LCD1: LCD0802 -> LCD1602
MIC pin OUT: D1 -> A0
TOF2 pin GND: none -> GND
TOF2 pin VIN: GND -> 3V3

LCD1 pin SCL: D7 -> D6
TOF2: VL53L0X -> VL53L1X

□ □ □ □ □

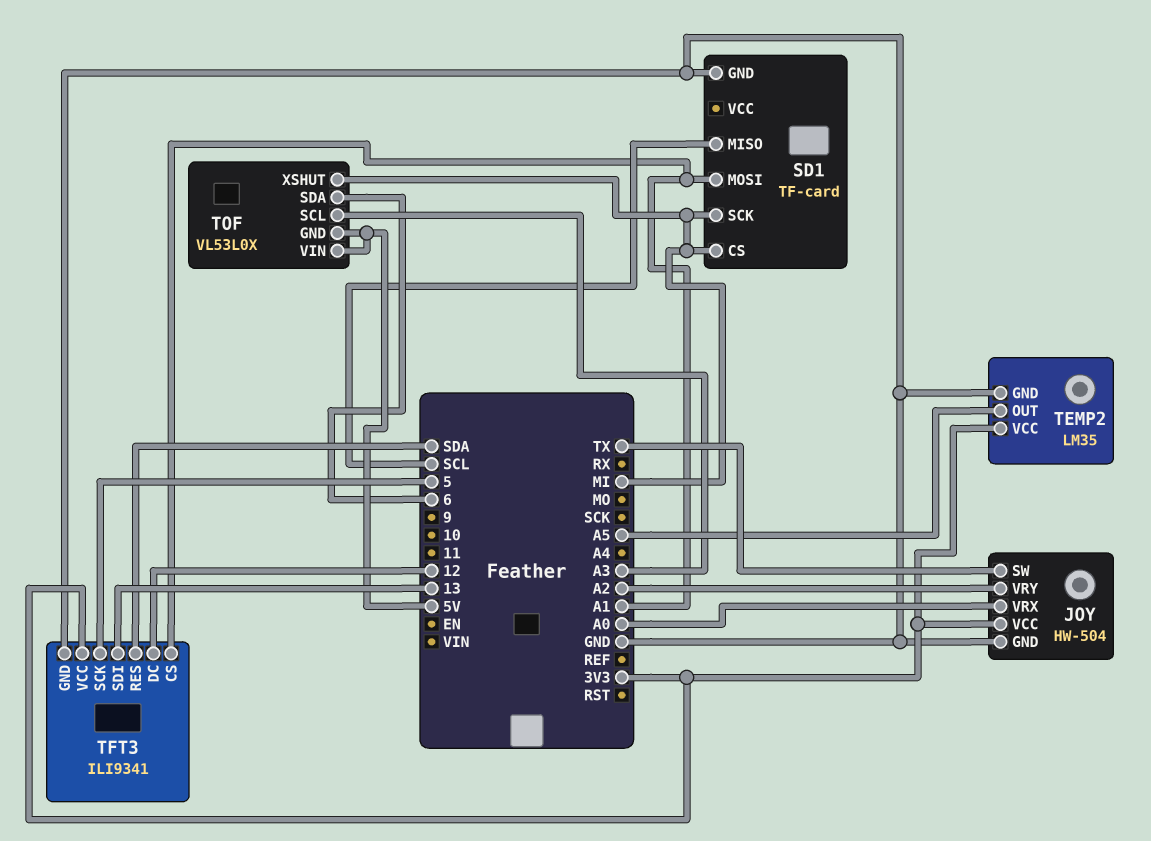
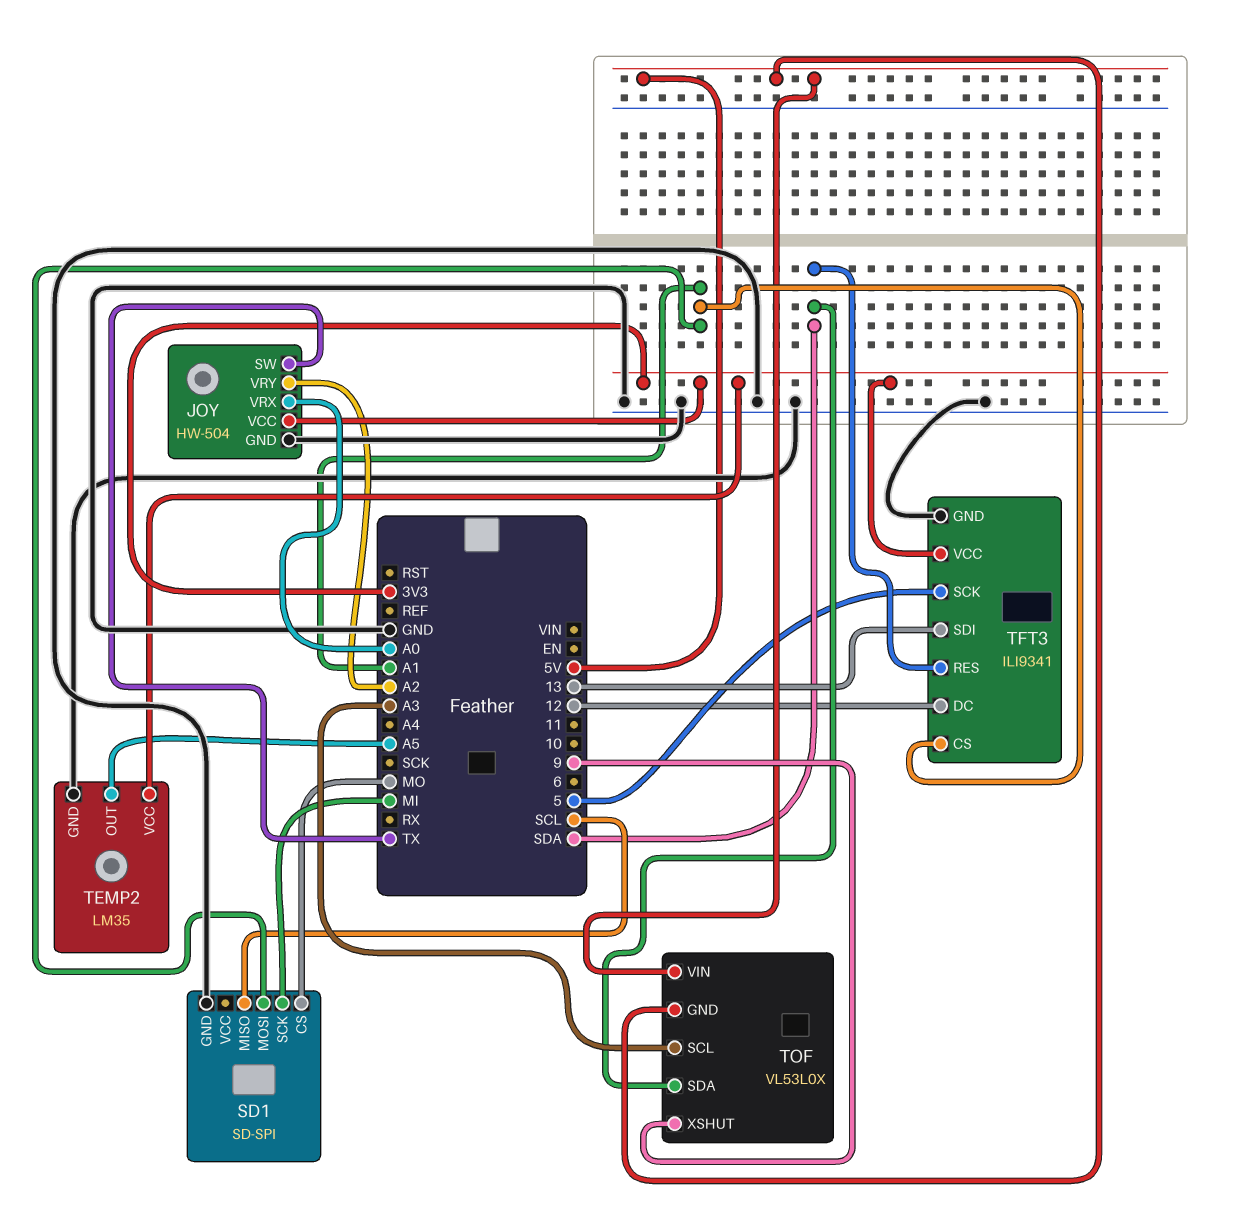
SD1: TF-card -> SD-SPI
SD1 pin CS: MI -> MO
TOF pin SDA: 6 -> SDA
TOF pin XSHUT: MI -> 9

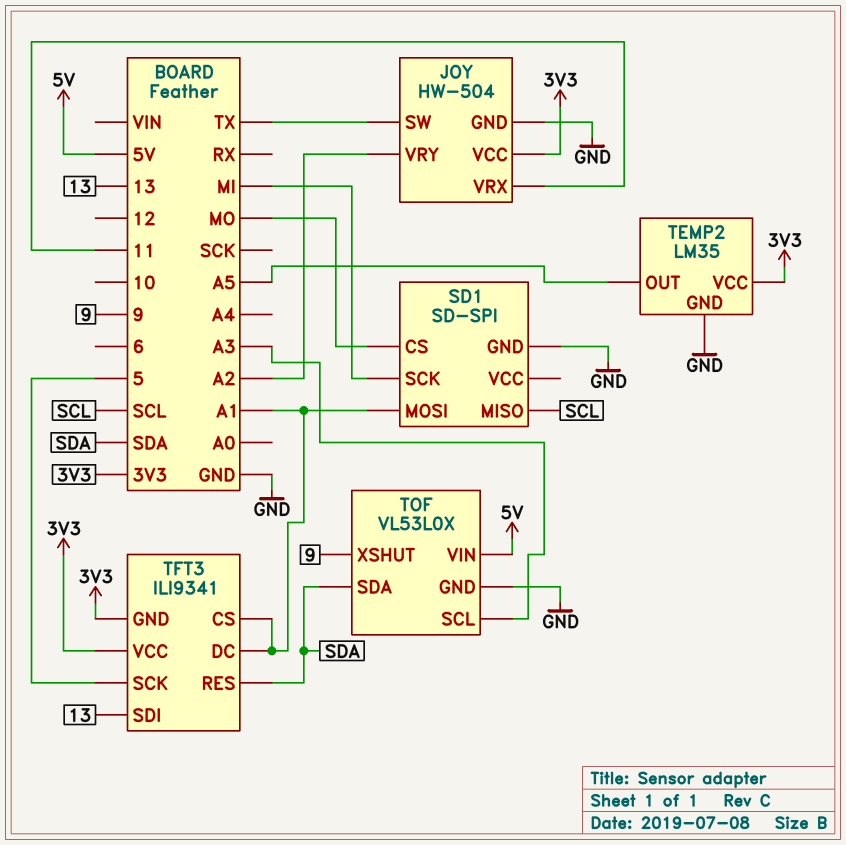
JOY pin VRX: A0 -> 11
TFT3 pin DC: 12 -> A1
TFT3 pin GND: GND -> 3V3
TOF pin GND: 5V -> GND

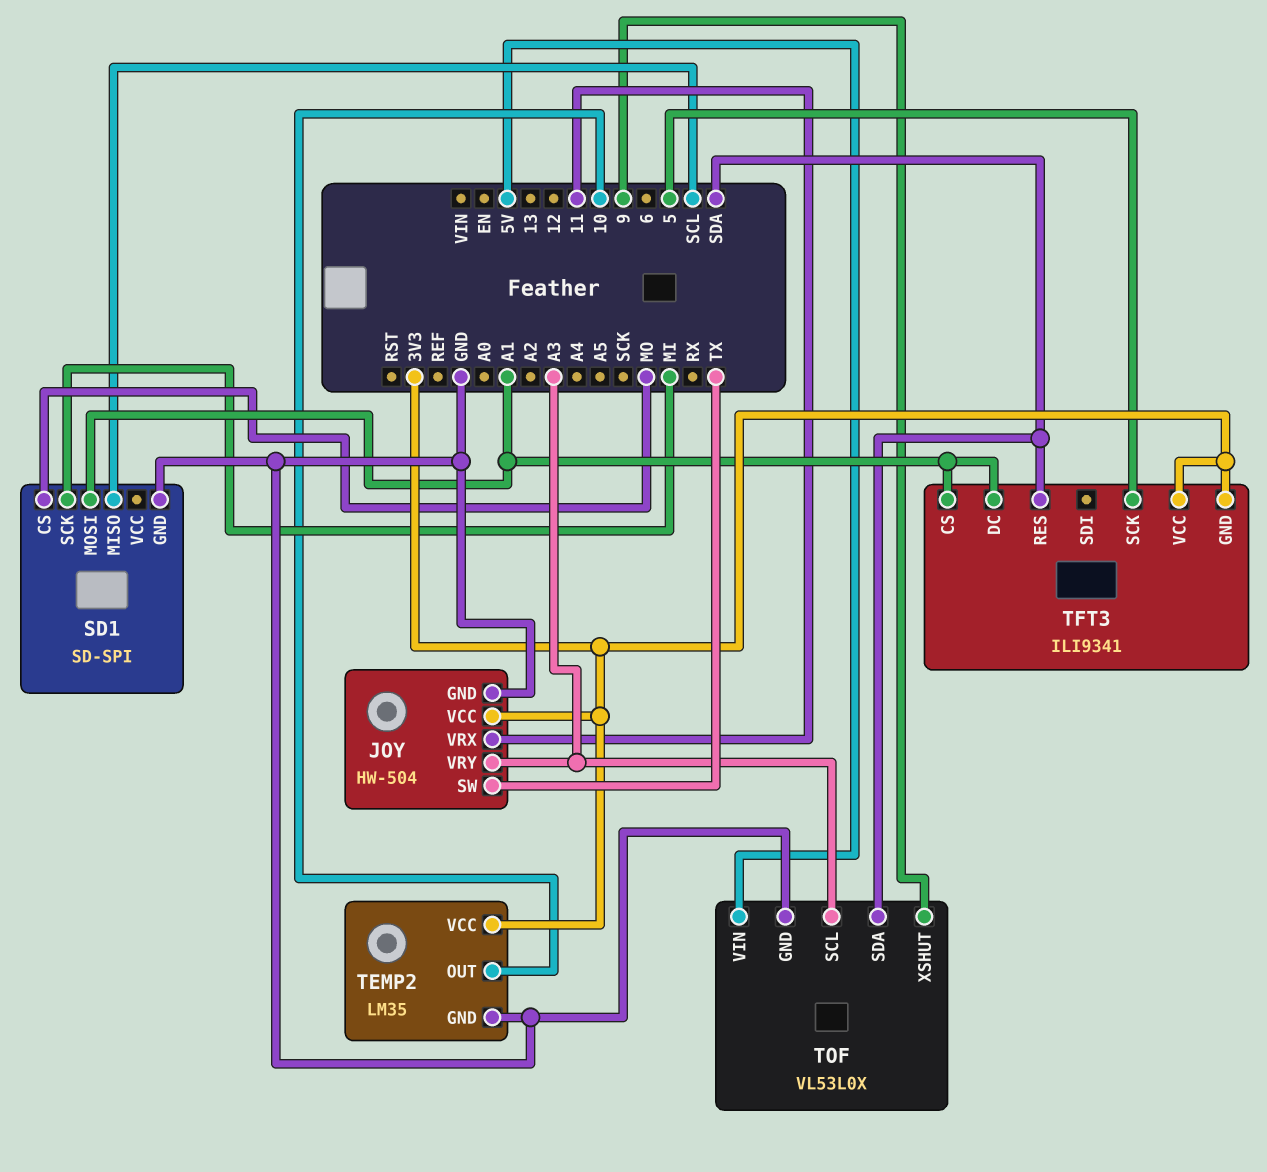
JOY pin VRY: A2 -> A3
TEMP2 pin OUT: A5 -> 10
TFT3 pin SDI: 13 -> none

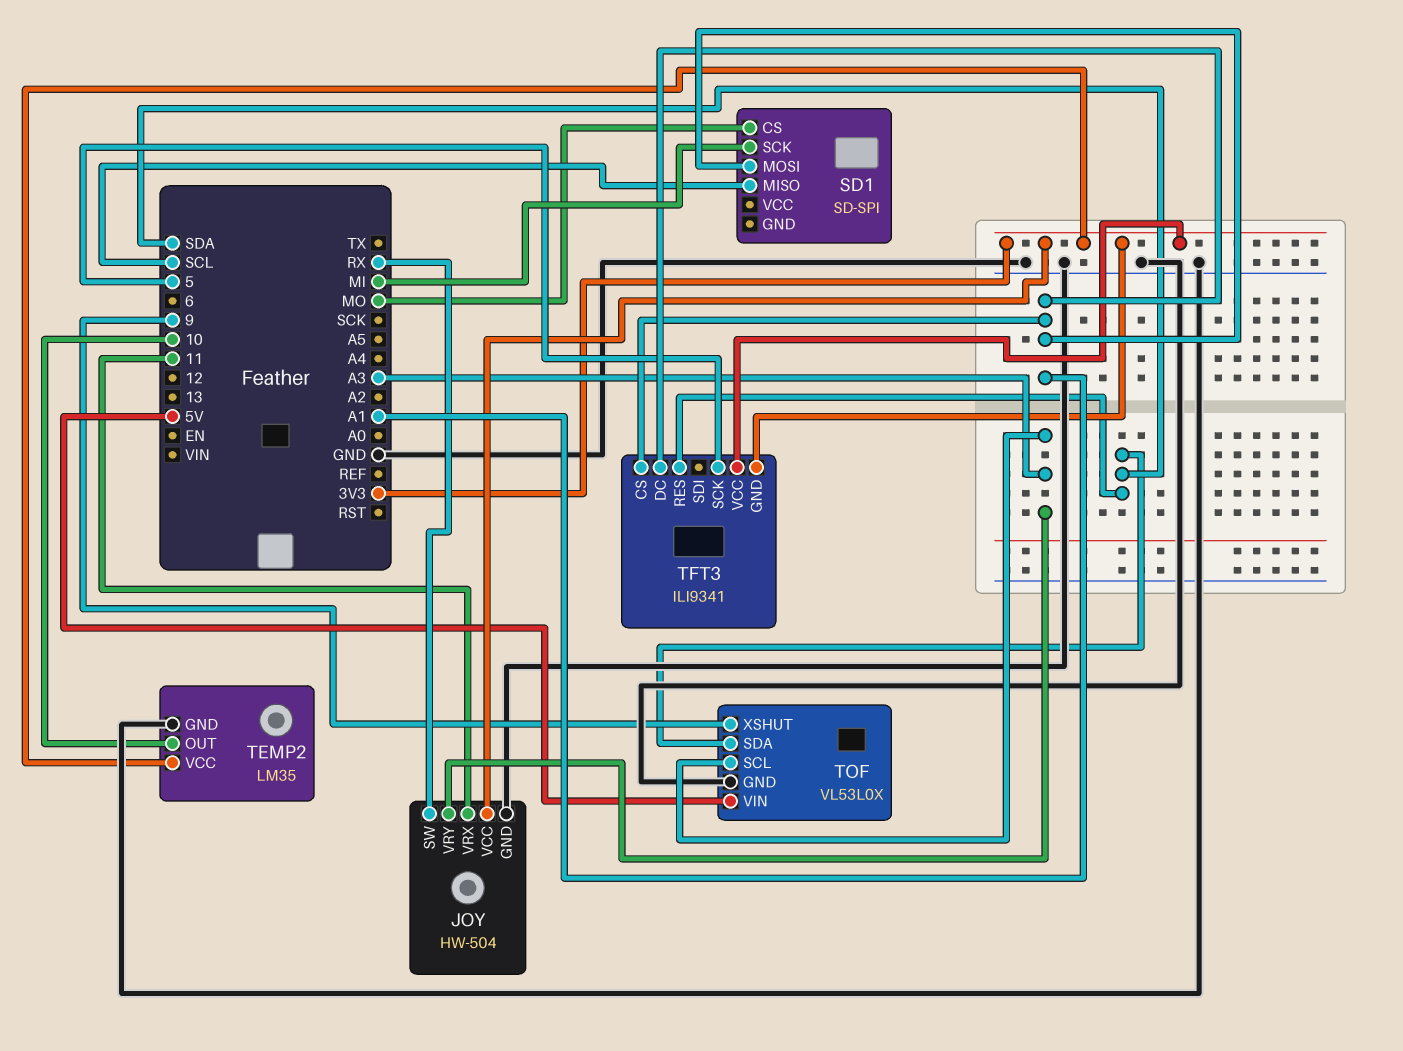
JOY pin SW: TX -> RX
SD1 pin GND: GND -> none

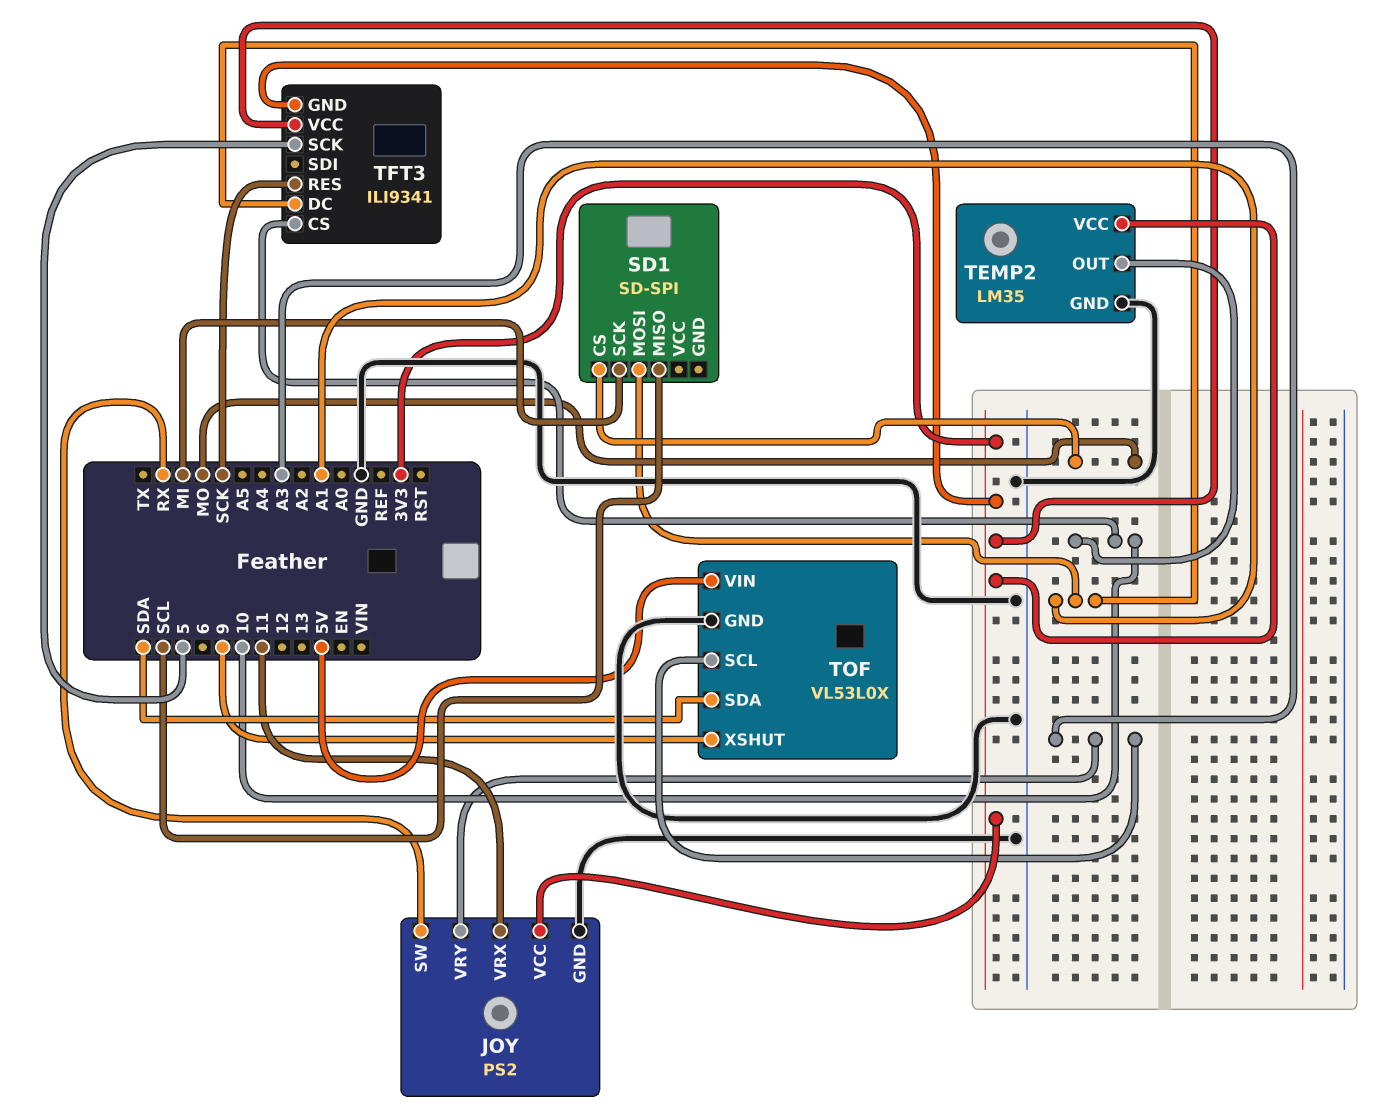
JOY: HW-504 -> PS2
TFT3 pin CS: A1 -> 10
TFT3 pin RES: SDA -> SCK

□ □ □ □ □

Within the material above, find the part that opens with the line containing "JOY pin SW: TX -> RX" and closes with the line containing "TFT3 pin RES: SDA -> SCK", and reproduce it exactly without the pictures.

* [RESPONSE TO THE EXERCISE]:
JOY pin SW: TX -> RX
SD1 pin GND: GND -> none

JOY: HW-504 -> PS2
TFT3 pin CS: A1 -> 10
TFT3 pin RES: SDA -> SCK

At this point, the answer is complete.